Raw data:
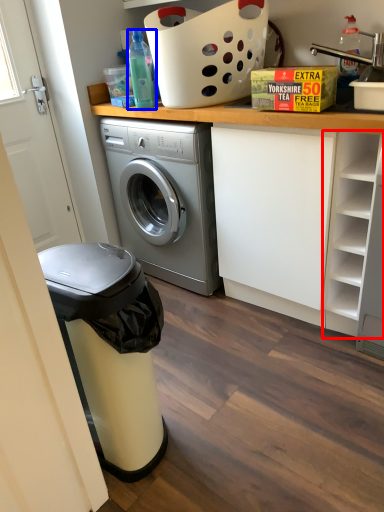
Question: Which object is further to the camera taking this photo, shelf (highlighted by a red box) or bottle (highlighted by a blue box)?

Choices:
 (A) shelf
 (B) bottle

Answer: (B)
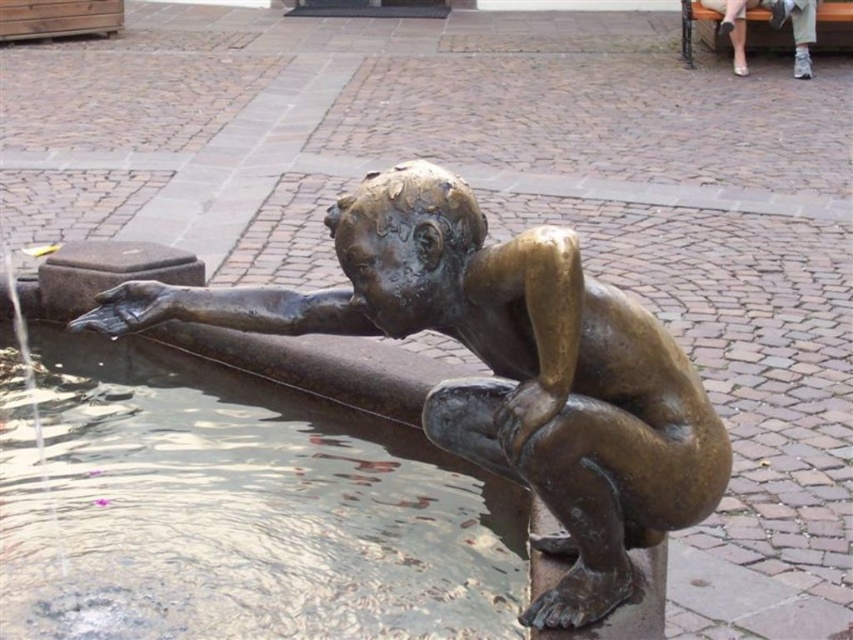
Between clear water at statue center and metallic silver shoes at upper right, which one has more height?

metallic silver shoes at upper right is taller.

Looking at this image, can you confirm if clear water at statue center is bigger than metallic silver shoes at upper right?

Correct, clear water at statue center is larger in size than metallic silver shoes at upper right.

The height and width of the screenshot is (640, 853). What are the coordinates of `clear water at statue center` in the screenshot? It's located at (236, 512).

Find the location of `bronze statue at center`. bronze statue at center is located at coordinates (502, 369).

Between bronze statue at center and metallic silver shoes at upper right, which one is positioned lower?

Positioned lower is bronze statue at center.

Does point (506, 422) lie in front of point (712, 8)?

Yes, it is.

Find the location of a particular element. Image resolution: width=853 pixels, height=640 pixels. bronze statue at center is located at coordinates pos(502,369).

This screenshot has height=640, width=853. What do you see at coordinates (236, 512) in the screenshot?
I see `clear water at statue center` at bounding box center [236, 512].

Can you confirm if clear water at statue center is shorter than bronze statue at center?

Indeed, clear water at statue center has a lesser height compared to bronze statue at center.

At what (x,y) coordinates should I click in order to perform the action: click on clear water at statue center. Please return your answer as a coordinate pair (x, y). This screenshot has height=640, width=853. Looking at the image, I should click on (236, 512).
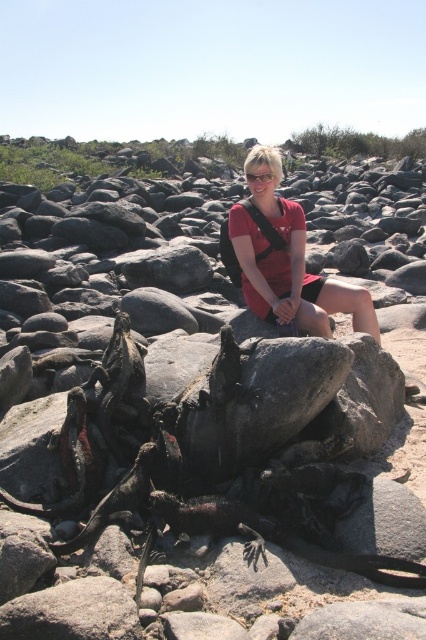
You are a photographer trying to capture a closeup of the clear plastic goggles at center. However, the matte red dress at center is blocking your view. Can you move the dress to get a clear shot?

The matte red dress at center is in front of the clear plastic goggles at center, so moving the dress would allow you to get a clear shot of the goggles.

You are a photographer trying to capture a shot of the matte red dress at center while avoiding the marine iguanas in the foreground. Based on their positions, can you determine if the dress is positioned behind or in front of the rocks with the iguanas?

The matte red dress at center is located at point (287, 260), which places it behind the rocks with the marine iguanas in the foreground, so it should be visible without obstruction.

Set problem: Retype the entire listing above word for word, with the pictures left out.

Final answer:
Question: Which object is further to the camera taking this photo, shelf (highlighted by a red box) or bottle (highlighted by a blue box)?

Choices:
 (A) shelf
 (B) bottle

Answer: (B)
Between clear water at statue center and metallic silver shoes at upper right, which one has more height?

metallic silver shoes at upper right is taller.

Looking at this image, can you confirm if clear water at statue center is bigger than metallic silver shoes at upper right?

Correct, clear water at statue center is larger in size than metallic silver shoes at upper right.

The height and width of the screenshot is (640, 853). What are the coordinates of `clear water at statue center` in the screenshot? It's located at (236, 512).

Find the location of `bronze statue at center`. bronze statue at center is located at coordinates (502, 369).

Between bronze statue at center and metallic silver shoes at upper right, which one is positioned lower?

Positioned lower is bronze statue at center.

Does point (506, 422) lie in front of point (712, 8)?

Yes, it is.

Find the location of a particular element. Image resolution: width=853 pixels, height=640 pixels. bronze statue at center is located at coordinates pos(502,369).

This screenshot has height=640, width=853. What do you see at coordinates (236, 512) in the screenshot?
I see `clear water at statue center` at bounding box center [236, 512].

Can you confirm if clear water at statue center is shorter than bronze statue at center?

Indeed, clear water at statue center has a lesser height compared to bronze statue at center.

At what (x,y) coordinates should I click in order to perform the action: click on clear water at statue center. Please return your answer as a coordinate pair (x, y). This screenshot has height=640, width=853. Looking at the image, I should click on (236, 512).
You are a photographer trying to capture a closeup of the clear plastic goggles at center. However, the matte red dress at center is blocking your view. Can you move the dress to get a clear shot?

The matte red dress at center is in front of the clear plastic goggles at center, so moving the dress would allow you to get a clear shot of the goggles.

You are a photographer trying to capture a shot of the matte red dress at center while avoiding the marine iguanas in the foreground. Based on their positions, can you determine if the dress is positioned behind or in front of the rocks with the iguanas?

The matte red dress at center is located at point (287, 260), which places it behind the rocks with the marine iguanas in the foreground, so it should be visible without obstruction.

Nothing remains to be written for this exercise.